= Required work =
An exact, complete copy of the data is all that is needed.

= Exercise data =
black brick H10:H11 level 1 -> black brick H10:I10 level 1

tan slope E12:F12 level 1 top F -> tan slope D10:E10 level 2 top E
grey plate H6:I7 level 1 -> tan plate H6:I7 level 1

= Answer space =
black brick H10:H11 level 1 -> black brick H10:I10 level 1

tan slope E12:F12 level 1 top F -> tan slope D10:E10 level 2 top E
grey plate H6:I7 level 1 -> tan plate H6:I7 level 1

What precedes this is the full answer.